What is needed:
Could you return the lines below exactly, from the first line up to and including the line that holds "green apple: 0 -> 2"?

Information shown:
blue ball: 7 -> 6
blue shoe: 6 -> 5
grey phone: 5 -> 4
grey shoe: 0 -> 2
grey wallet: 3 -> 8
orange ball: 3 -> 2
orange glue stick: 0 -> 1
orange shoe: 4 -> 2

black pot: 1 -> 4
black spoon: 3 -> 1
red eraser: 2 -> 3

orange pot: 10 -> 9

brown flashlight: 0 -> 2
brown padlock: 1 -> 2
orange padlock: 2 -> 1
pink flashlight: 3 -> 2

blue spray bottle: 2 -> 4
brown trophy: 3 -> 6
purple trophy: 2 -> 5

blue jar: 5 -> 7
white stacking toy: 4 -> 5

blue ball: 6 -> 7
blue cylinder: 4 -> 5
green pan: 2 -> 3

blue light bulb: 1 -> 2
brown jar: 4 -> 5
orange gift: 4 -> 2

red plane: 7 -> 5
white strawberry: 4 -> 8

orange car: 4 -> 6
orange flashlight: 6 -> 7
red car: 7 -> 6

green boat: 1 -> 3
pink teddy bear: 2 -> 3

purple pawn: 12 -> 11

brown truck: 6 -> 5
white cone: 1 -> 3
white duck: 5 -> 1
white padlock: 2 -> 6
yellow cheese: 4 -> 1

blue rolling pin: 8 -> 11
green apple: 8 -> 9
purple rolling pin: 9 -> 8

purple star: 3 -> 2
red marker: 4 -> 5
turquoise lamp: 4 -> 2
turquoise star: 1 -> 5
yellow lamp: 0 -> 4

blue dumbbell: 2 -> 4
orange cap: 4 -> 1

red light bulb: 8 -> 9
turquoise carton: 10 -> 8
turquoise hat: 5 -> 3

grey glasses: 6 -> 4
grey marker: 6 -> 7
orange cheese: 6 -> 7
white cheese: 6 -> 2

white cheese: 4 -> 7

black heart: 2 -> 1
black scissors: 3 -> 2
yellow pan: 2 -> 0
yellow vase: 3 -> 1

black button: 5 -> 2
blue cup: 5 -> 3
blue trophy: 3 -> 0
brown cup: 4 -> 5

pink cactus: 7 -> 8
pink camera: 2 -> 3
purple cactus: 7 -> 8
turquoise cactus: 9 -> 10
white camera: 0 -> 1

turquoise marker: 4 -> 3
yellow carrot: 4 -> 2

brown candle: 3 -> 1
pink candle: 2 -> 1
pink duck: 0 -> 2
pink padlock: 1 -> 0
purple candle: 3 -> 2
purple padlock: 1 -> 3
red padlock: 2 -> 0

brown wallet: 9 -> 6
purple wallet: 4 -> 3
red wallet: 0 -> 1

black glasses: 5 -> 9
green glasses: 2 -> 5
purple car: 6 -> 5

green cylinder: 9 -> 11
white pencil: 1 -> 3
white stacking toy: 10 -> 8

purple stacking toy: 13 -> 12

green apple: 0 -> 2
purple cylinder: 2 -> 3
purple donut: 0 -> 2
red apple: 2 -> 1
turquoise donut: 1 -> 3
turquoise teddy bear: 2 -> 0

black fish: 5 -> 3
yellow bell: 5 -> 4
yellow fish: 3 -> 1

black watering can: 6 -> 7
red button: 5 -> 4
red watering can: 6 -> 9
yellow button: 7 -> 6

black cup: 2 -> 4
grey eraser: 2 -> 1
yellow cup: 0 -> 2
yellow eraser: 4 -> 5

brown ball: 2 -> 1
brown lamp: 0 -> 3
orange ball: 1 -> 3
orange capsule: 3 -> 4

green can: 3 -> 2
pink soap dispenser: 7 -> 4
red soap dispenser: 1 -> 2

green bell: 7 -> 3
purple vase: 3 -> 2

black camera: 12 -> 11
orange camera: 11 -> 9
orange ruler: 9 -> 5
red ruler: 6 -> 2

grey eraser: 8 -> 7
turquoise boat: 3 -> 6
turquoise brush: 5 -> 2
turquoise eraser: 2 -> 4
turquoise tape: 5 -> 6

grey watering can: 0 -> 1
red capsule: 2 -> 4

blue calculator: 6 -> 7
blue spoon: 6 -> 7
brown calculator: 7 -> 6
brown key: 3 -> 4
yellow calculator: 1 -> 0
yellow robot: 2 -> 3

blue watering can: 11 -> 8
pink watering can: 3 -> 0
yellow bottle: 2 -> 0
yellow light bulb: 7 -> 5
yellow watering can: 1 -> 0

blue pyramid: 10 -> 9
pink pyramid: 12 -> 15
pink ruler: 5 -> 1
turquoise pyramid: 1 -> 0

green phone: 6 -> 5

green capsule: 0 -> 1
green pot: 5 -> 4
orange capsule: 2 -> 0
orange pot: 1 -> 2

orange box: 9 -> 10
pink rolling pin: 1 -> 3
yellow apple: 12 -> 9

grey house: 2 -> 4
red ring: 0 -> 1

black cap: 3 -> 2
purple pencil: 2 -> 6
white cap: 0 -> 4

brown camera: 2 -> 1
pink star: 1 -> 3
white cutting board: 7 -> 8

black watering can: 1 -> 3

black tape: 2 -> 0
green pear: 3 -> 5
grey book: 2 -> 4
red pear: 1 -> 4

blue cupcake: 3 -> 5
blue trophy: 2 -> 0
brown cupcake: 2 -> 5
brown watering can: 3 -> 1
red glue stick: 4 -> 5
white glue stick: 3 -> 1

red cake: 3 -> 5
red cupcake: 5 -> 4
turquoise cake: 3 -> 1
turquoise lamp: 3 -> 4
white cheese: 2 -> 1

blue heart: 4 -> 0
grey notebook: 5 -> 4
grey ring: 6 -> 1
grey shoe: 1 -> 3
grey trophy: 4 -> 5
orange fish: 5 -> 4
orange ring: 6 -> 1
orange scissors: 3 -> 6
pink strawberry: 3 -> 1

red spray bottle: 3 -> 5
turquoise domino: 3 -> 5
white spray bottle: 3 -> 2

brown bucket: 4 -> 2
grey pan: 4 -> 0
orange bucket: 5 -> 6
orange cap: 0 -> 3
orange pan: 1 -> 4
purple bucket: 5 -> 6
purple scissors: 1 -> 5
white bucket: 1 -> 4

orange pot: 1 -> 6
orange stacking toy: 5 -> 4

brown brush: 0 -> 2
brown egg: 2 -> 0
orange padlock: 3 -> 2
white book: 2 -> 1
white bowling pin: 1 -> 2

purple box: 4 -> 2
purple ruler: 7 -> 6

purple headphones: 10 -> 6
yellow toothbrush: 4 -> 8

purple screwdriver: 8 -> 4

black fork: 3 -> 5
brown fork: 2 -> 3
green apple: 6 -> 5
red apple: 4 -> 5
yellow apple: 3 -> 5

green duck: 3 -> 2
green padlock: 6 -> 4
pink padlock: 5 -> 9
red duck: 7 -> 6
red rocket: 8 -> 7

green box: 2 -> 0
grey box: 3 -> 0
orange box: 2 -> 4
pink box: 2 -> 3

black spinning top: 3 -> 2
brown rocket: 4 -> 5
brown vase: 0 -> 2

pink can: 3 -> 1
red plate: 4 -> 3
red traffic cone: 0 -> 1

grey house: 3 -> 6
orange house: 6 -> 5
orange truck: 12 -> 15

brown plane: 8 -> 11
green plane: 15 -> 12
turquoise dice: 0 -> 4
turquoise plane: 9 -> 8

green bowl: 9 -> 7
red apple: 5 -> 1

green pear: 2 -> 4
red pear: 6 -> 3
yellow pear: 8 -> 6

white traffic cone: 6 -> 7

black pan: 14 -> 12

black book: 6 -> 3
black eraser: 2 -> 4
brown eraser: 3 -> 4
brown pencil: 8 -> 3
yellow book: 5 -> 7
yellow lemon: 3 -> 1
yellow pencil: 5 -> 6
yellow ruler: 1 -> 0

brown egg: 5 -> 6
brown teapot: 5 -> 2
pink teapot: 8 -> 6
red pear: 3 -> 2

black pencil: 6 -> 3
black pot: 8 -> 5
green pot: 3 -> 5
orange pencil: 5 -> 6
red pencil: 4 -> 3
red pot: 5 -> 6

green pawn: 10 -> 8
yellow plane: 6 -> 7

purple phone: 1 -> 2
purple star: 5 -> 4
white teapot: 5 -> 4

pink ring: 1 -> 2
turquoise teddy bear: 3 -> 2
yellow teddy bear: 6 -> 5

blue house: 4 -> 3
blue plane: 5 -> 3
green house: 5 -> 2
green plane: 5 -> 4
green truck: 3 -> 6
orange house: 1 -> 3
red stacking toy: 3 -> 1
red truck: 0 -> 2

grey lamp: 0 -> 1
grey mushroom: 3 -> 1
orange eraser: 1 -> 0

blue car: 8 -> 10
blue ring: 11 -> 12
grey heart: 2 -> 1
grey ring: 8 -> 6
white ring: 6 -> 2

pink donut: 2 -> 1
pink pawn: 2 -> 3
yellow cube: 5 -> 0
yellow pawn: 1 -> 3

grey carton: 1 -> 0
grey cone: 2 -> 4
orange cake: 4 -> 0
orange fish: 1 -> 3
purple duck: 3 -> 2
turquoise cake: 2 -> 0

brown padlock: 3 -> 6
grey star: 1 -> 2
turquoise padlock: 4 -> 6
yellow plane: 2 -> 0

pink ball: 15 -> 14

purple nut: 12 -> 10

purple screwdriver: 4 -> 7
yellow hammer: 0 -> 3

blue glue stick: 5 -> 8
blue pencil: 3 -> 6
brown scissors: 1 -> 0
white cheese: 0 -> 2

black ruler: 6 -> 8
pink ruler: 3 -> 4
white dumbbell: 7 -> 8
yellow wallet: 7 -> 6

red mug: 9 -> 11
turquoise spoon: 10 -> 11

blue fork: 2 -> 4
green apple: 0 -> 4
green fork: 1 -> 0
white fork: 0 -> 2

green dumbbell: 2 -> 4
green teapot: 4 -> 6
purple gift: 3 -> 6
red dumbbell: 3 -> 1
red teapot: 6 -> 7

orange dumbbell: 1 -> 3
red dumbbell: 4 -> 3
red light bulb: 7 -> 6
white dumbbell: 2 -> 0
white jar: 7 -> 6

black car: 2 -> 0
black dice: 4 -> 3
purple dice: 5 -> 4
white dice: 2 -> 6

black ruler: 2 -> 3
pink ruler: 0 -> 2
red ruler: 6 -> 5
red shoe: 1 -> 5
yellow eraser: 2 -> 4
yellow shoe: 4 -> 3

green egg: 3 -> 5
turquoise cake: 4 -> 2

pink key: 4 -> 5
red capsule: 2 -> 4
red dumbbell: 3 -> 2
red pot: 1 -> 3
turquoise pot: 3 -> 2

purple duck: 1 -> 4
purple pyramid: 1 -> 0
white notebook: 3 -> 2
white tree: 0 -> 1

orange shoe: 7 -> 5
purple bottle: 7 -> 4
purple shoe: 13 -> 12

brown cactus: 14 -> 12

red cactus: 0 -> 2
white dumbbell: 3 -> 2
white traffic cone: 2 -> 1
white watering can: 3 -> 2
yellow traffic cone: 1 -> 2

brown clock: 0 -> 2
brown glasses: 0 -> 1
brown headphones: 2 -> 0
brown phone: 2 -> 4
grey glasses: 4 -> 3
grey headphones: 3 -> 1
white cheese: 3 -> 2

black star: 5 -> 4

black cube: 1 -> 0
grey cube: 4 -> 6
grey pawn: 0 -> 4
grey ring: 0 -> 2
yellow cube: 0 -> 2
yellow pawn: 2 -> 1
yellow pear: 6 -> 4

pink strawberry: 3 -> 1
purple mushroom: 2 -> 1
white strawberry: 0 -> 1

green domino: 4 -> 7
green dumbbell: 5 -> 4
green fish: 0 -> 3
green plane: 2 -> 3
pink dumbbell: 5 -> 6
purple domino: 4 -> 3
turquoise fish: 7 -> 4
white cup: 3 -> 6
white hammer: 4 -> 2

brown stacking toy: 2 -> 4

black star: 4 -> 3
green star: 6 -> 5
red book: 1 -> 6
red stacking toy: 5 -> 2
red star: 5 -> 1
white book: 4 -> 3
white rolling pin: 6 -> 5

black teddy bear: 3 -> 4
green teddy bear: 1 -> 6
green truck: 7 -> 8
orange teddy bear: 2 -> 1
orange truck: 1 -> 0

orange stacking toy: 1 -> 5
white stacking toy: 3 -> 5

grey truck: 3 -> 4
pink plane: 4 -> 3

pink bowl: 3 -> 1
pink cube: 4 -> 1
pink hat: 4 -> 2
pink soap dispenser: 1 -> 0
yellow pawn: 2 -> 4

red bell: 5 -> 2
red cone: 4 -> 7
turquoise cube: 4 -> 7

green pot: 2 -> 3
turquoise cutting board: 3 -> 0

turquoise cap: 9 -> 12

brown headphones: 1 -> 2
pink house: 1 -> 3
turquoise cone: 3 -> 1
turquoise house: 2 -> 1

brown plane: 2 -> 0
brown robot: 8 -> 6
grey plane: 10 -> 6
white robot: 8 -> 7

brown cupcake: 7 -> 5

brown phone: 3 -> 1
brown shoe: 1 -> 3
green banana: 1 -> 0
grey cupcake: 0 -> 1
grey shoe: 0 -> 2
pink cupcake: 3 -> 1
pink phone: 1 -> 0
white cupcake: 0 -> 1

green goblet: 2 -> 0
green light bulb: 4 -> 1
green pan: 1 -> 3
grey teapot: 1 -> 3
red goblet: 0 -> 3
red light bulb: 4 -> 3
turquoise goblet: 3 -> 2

Answer space:
blue ball: 7 -> 6
blue shoe: 6 -> 5
grey phone: 5 -> 4
grey shoe: 0 -> 2
grey wallet: 3 -> 8
orange ball: 3 -> 2
orange glue stick: 0 -> 1
orange shoe: 4 -> 2

black pot: 1 -> 4
black spoon: 3 -> 1
red eraser: 2 -> 3

orange pot: 10 -> 9

brown flashlight: 0 -> 2
brown padlock: 1 -> 2
orange padlock: 2 -> 1
pink flashlight: 3 -> 2

blue spray bottle: 2 -> 4
brown trophy: 3 -> 6
purple trophy: 2 -> 5

blue jar: 5 -> 7
white stacking toy: 4 -> 5

blue ball: 6 -> 7
blue cylinder: 4 -> 5
green pan: 2 -> 3

blue light bulb: 1 -> 2
brown jar: 4 -> 5
orange gift: 4 -> 2

red plane: 7 -> 5
white strawberry: 4 -> 8

orange car: 4 -> 6
orange flashlight: 6 -> 7
red car: 7 -> 6

green boat: 1 -> 3
pink teddy bear: 2 -> 3

purple pawn: 12 -> 11

brown truck: 6 -> 5
white cone: 1 -> 3
white duck: 5 -> 1
white padlock: 2 -> 6
yellow cheese: 4 -> 1

blue rolling pin: 8 -> 11
green apple: 8 -> 9
purple rolling pin: 9 -> 8

purple star: 3 -> 2
red marker: 4 -> 5
turquoise lamp: 4 -> 2
turquoise star: 1 -> 5
yellow lamp: 0 -> 4

blue dumbbell: 2 -> 4
orange cap: 4 -> 1

red light bulb: 8 -> 9
turquoise carton: 10 -> 8
turquoise hat: 5 -> 3

grey glasses: 6 -> 4
grey marker: 6 -> 7
orange cheese: 6 -> 7
white cheese: 6 -> 2

white cheese: 4 -> 7

black heart: 2 -> 1
black scissors: 3 -> 2
yellow pan: 2 -> 0
yellow vase: 3 -> 1

black button: 5 -> 2
blue cup: 5 -> 3
blue trophy: 3 -> 0
brown cup: 4 -> 5

pink cactus: 7 -> 8
pink camera: 2 -> 3
purple cactus: 7 -> 8
turquoise cactus: 9 -> 10
white camera: 0 -> 1

turquoise marker: 4 -> 3
yellow carrot: 4 -> 2

brown candle: 3 -> 1
pink candle: 2 -> 1
pink duck: 0 -> 2
pink padlock: 1 -> 0
purple candle: 3 -> 2
purple padlock: 1 -> 3
red padlock: 2 -> 0

brown wallet: 9 -> 6
purple wallet: 4 -> 3
red wallet: 0 -> 1

black glasses: 5 -> 9
green glasses: 2 -> 5
purple car: 6 -> 5

green cylinder: 9 -> 11
white pencil: 1 -> 3
white stacking toy: 10 -> 8

purple stacking toy: 13 -> 12

green apple: 0 -> 2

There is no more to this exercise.